Exercise directions:
The output should be every line below, retyped exactly, with no images.

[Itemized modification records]
▼
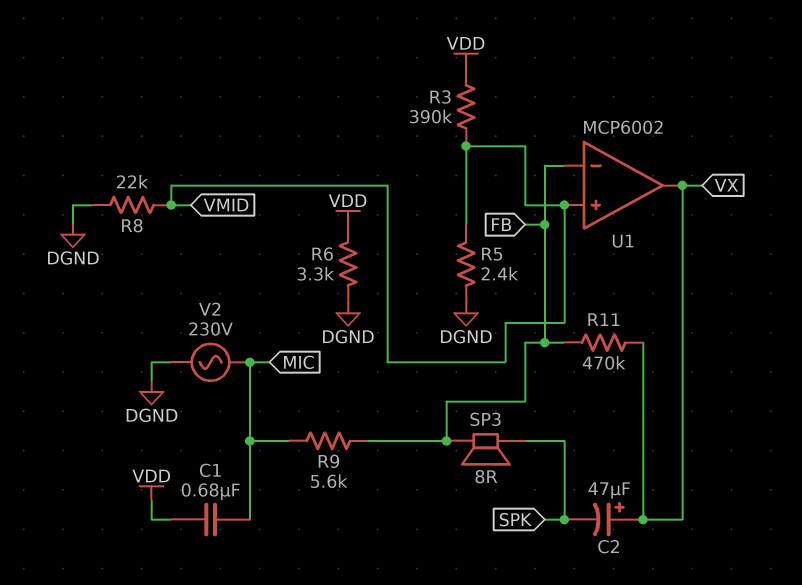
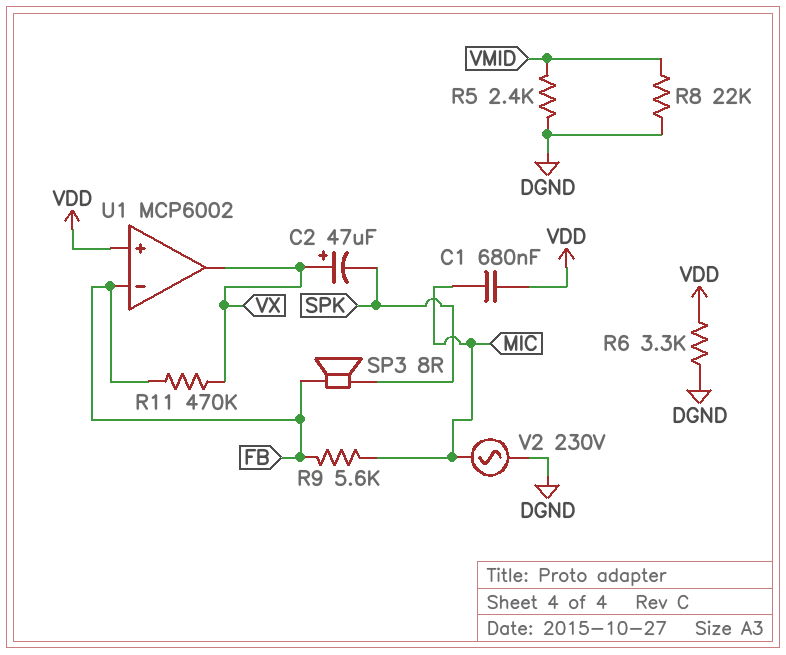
R3: 390k (VDD, VMID) -> none
U1 pin in+: VMID -> VDD

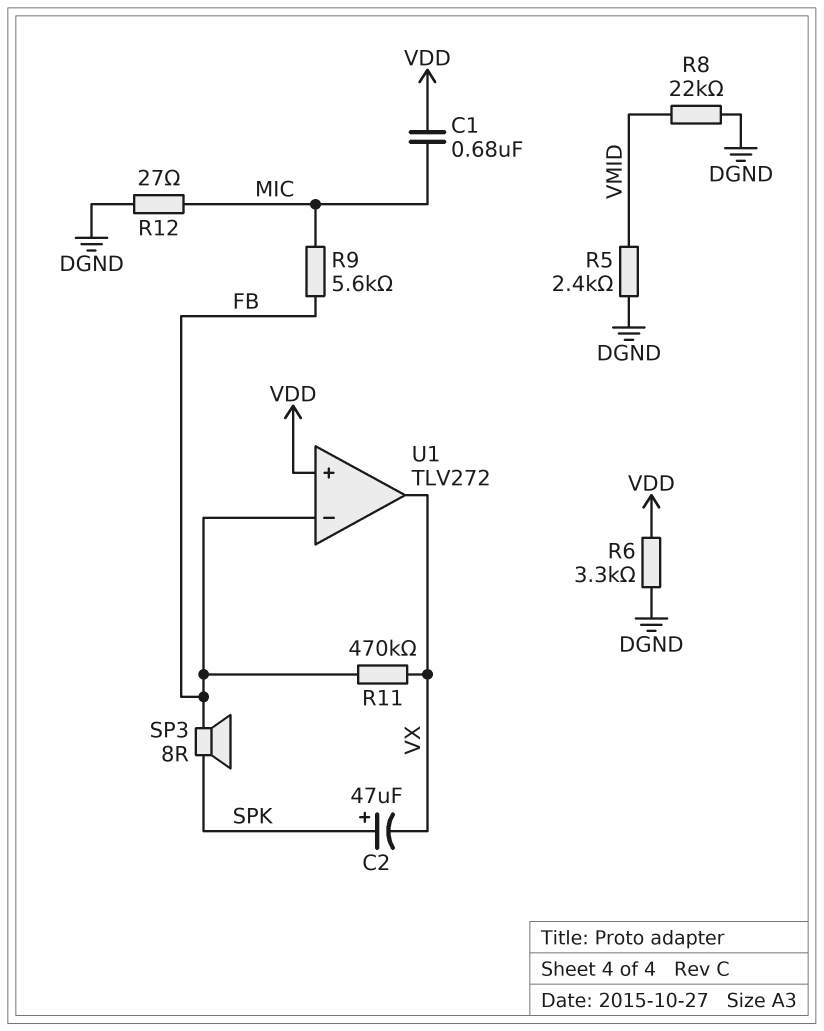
C2: 47uF (plus VX, minus SPK) -> 47uF (plus SPK, minus VX)
R12: none -> 27 (DGND, MIC)
U1: MCP6002 -> TLV272
V2: AC 230V (DGND, MIC) -> none

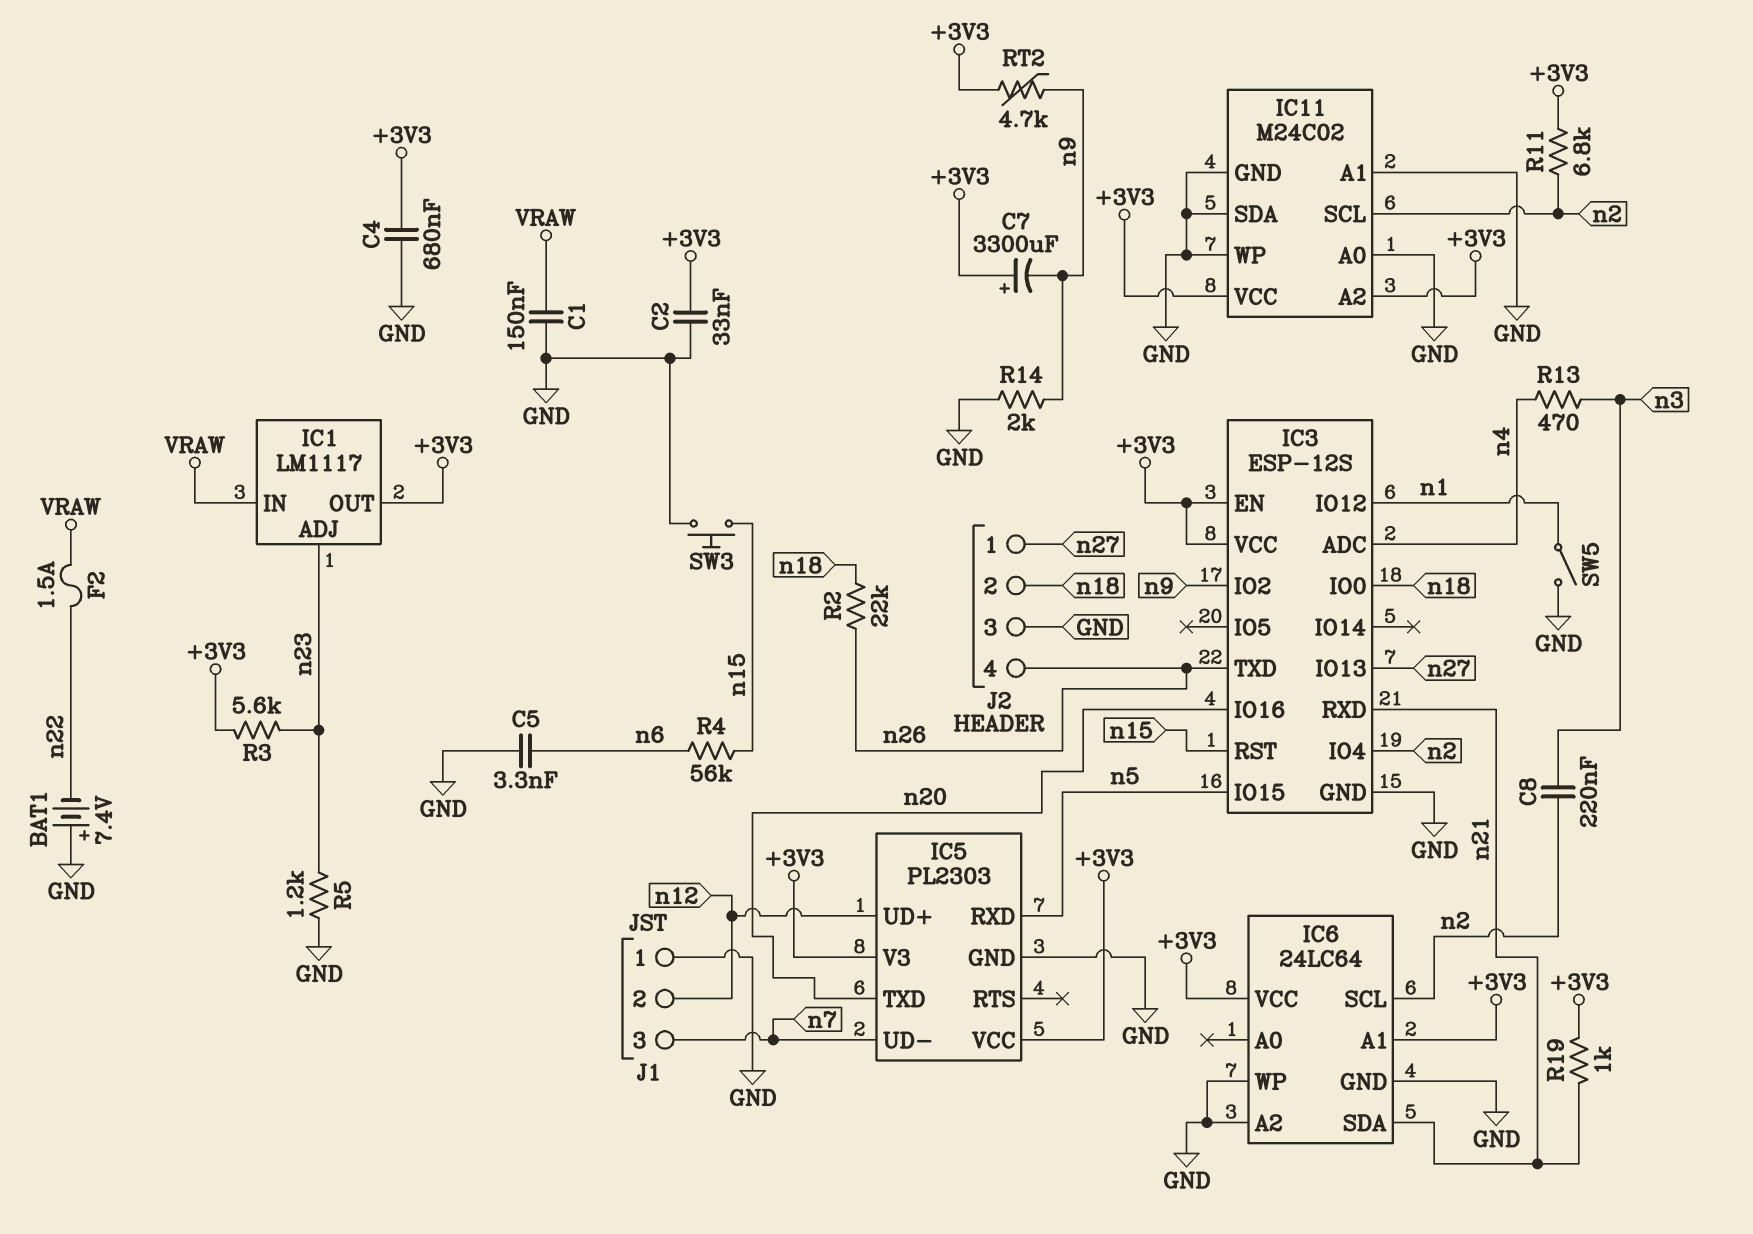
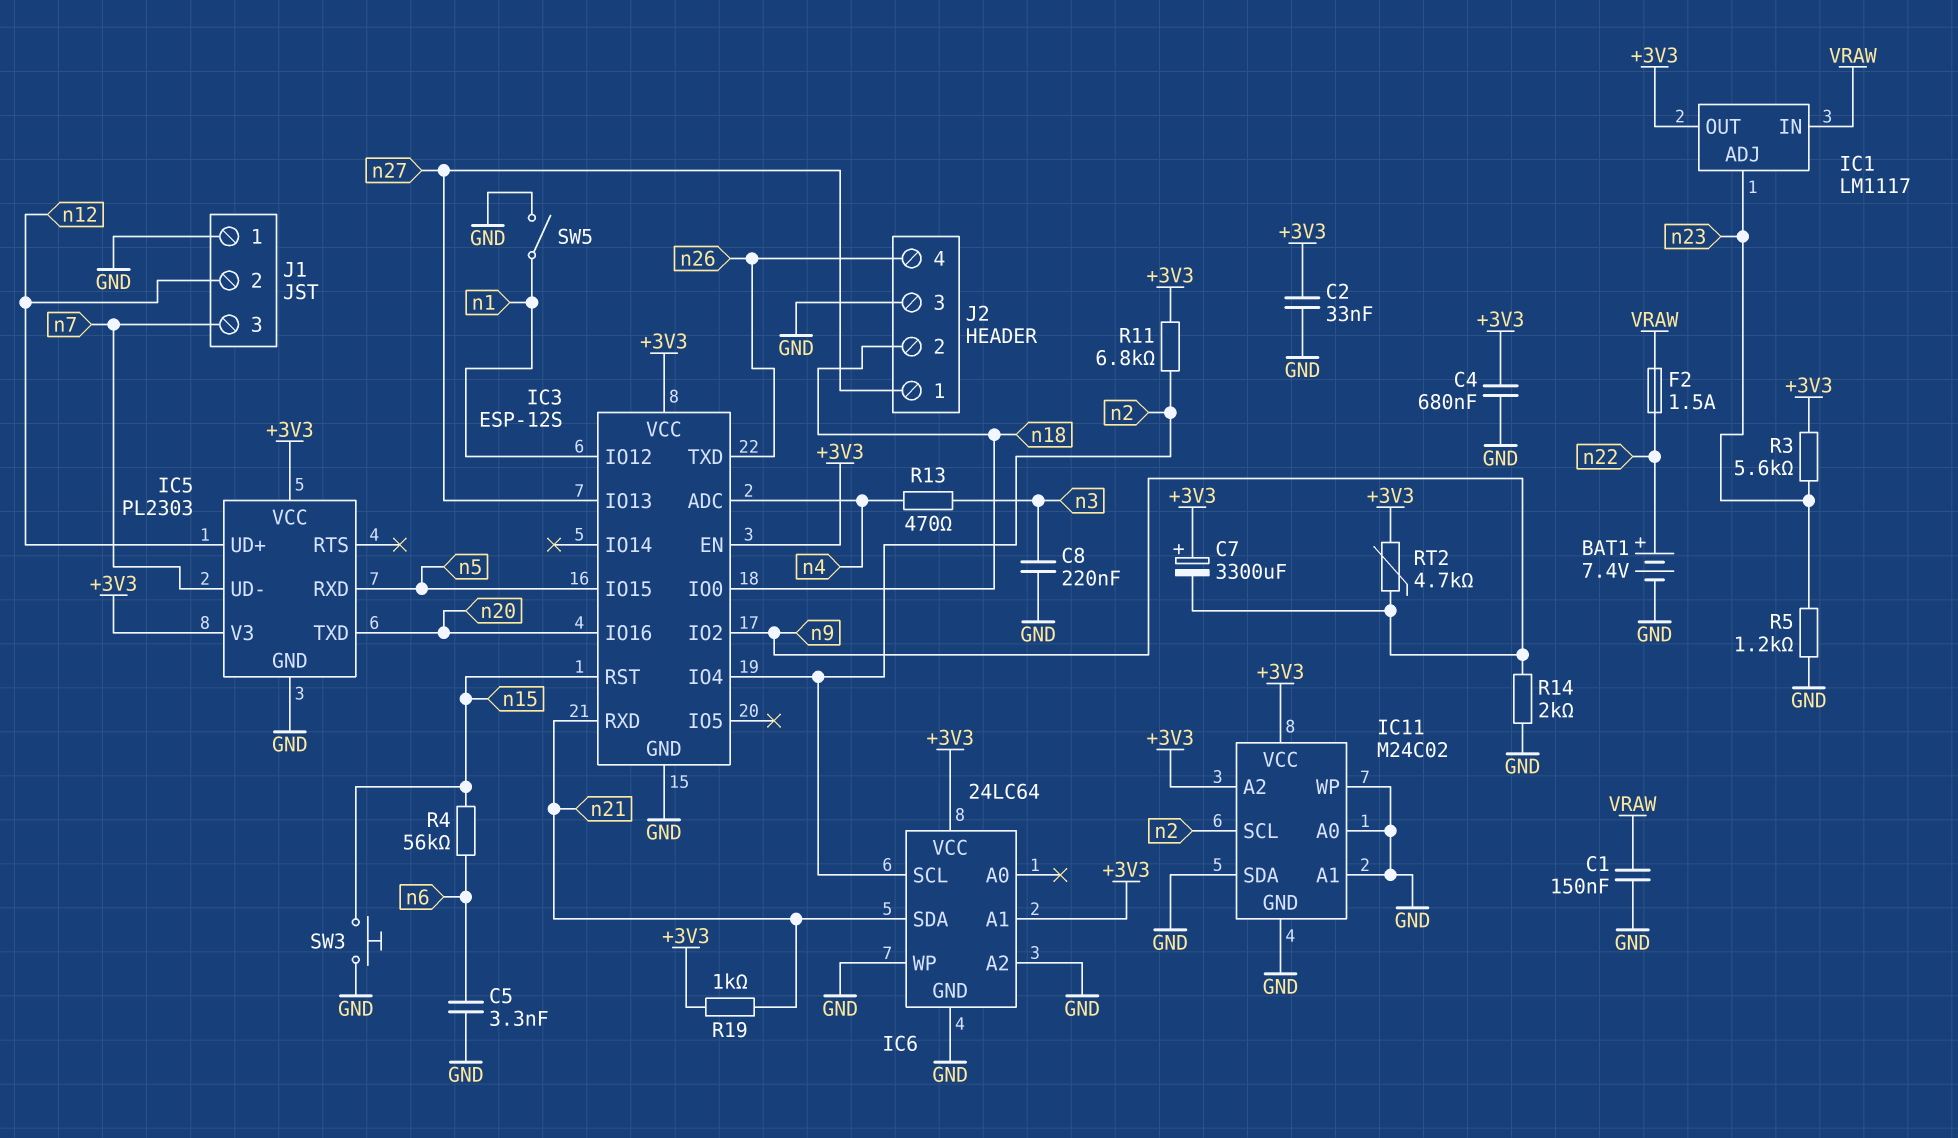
BAT1: 7.4V (plus GND, minus n22) -> 7.4V (plus n22, minus GND)
C8: 220nF (n2, n3) -> 220nF (GND, n3)
R2: 22k (n18, n26) -> none

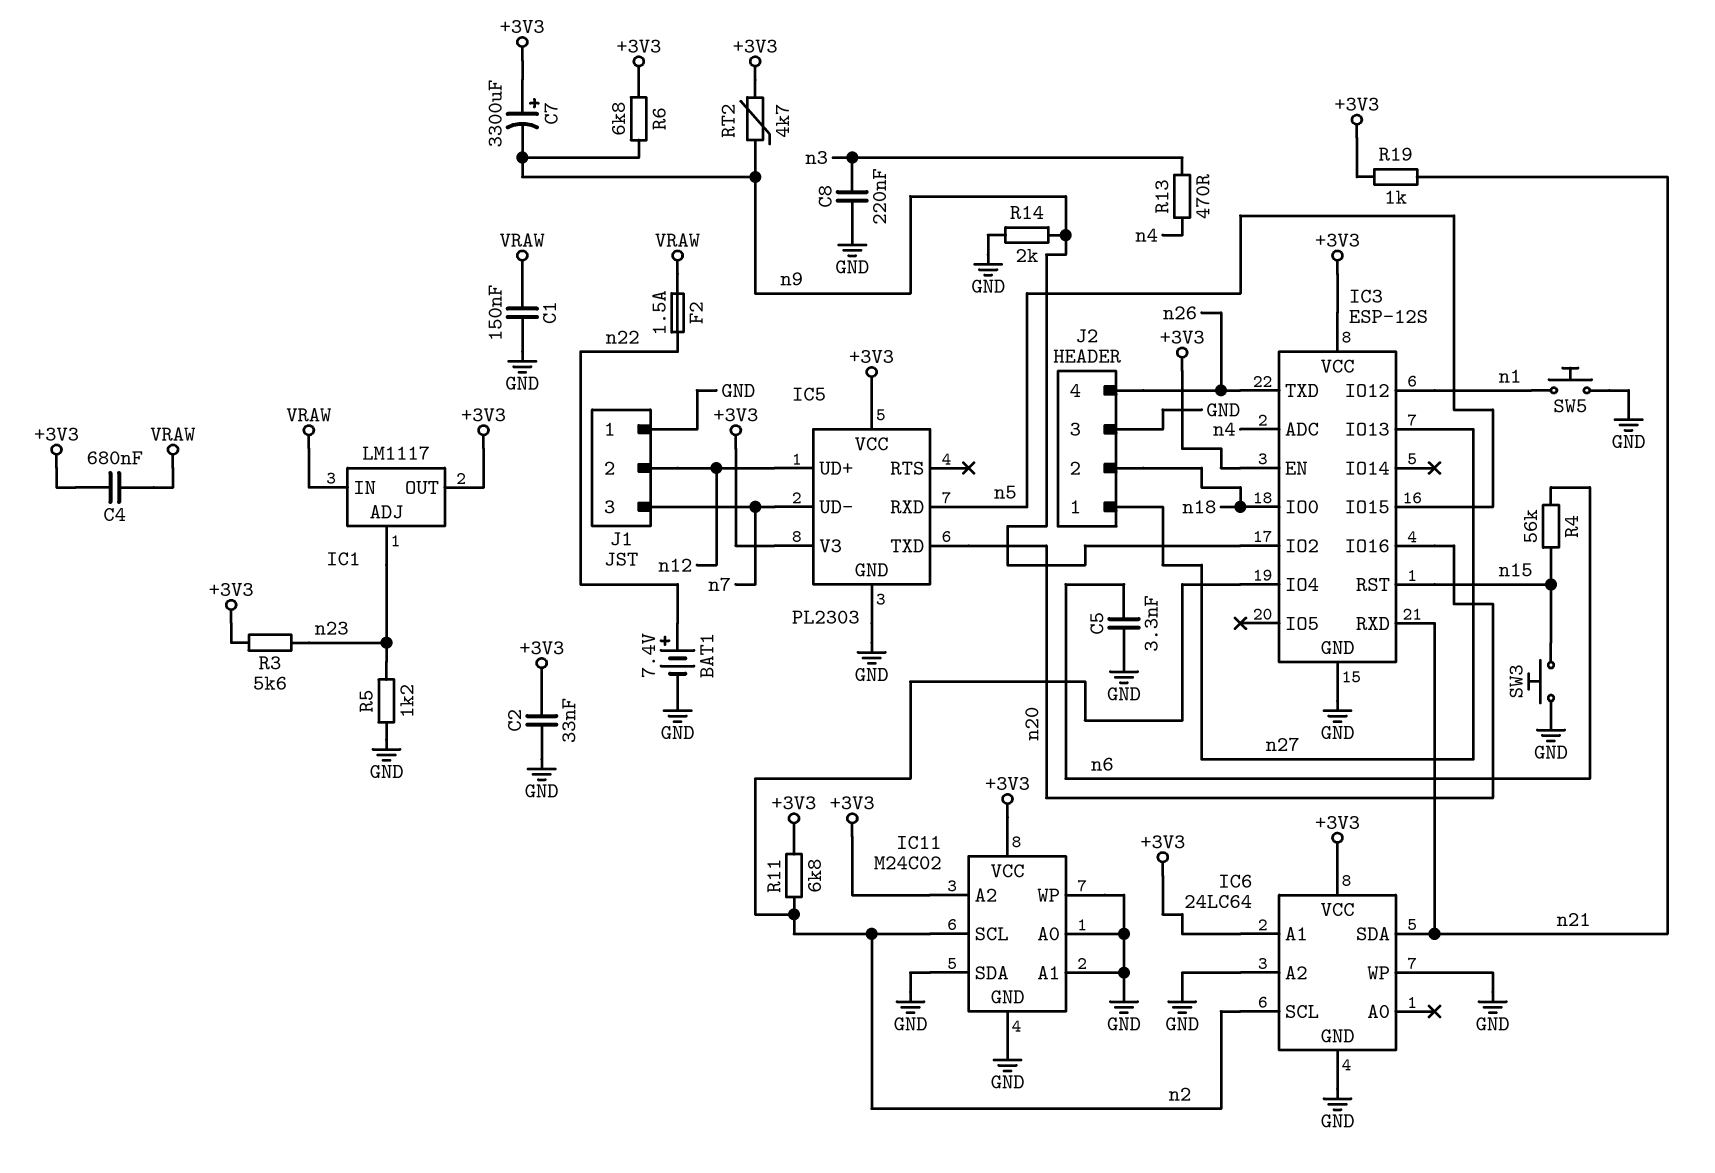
C4: 680nF (+3V3, GND) -> 680nF (+3V3, VRAW)
R6: none -> 6.8k (+3V3, n9)
SW5: switch (GND, n1) -> button (GND, n1)

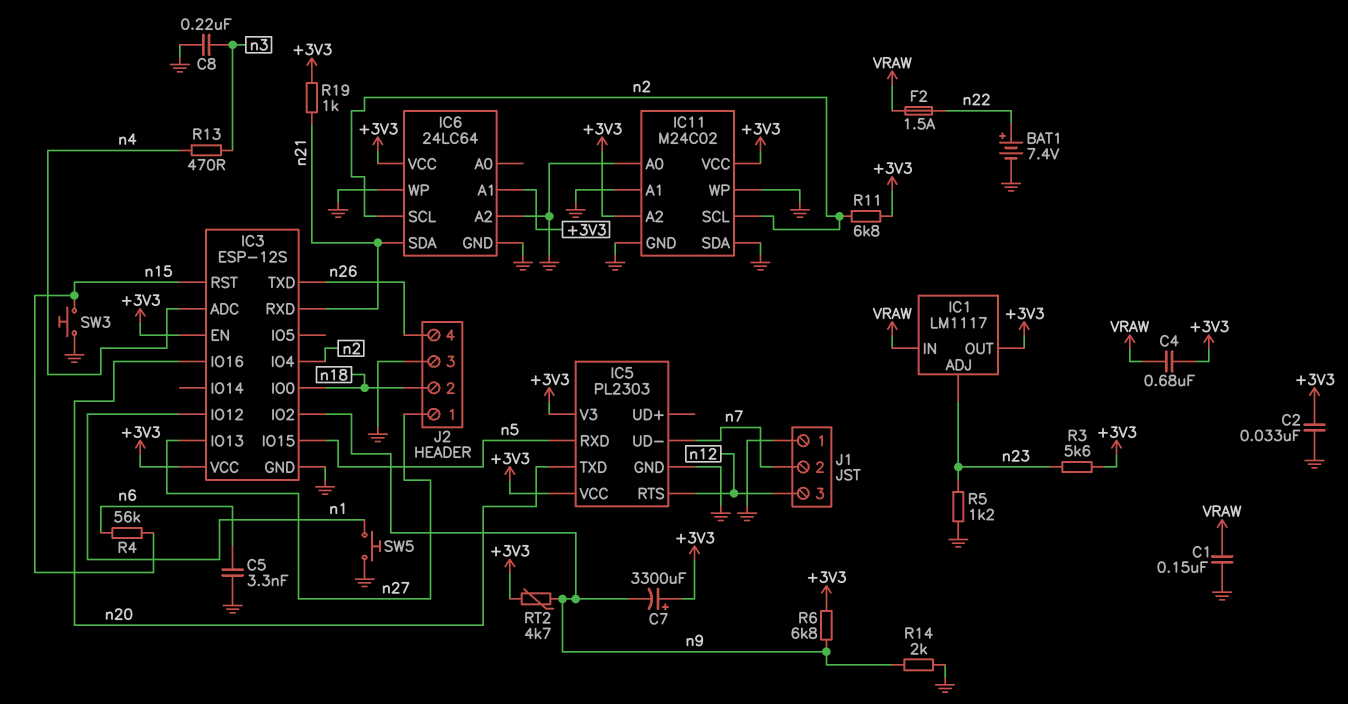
IC5 pin RTS: none -> n12
IC5 pin UD+: n12 -> none
J1 pin 2: n12 -> n7
J1 pin 3: n7 -> n12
▲
Written response:
R3: 390k (VDD, VMID) -> none
U1 pin in+: VMID -> VDD

C2: 47uF (plus VX, minus SPK) -> 47uF (plus SPK, minus VX)
R12: none -> 27 (DGND, MIC)
U1: MCP6002 -> TLV272
V2: AC 230V (DGND, MIC) -> none

BAT1: 7.4V (plus GND, minus n22) -> 7.4V (plus n22, minus GND)
C8: 220nF (n2, n3) -> 220nF (GND, n3)
R2: 22k (n18, n26) -> none

C4: 680nF (+3V3, GND) -> 680nF (+3V3, VRAW)
R6: none -> 6.8k (+3V3, n9)
SW5: switch (GND, n1) -> button (GND, n1)

IC5 pin RTS: none -> n12
IC5 pin UD+: n12 -> none
J1 pin 2: n12 -> n7
J1 pin 3: n7 -> n12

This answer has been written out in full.